To do: Below are records to be output exactly, every one of them.

*** Task material Section Begins ***

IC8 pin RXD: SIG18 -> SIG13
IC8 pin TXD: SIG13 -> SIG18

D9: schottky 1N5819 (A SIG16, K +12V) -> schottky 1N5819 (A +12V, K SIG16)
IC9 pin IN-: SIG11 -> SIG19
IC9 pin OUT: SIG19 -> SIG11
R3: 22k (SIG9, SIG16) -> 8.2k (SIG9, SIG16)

*** Task material Section Ends ***

The answer:
IC8 pin RXD: SIG18 -> SIG13
IC8 pin TXD: SIG13 -> SIG18

D9: schottky 1N5819 (A SIG16, K +12V) -> schottky 1N5819 (A +12V, K SIG16)
IC9 pin IN-: SIG11 -> SIG19
IC9 pin OUT: SIG19 -> SIG11
R3: 22k (SIG9, SIG16) -> 8.2k (SIG9, SIG16)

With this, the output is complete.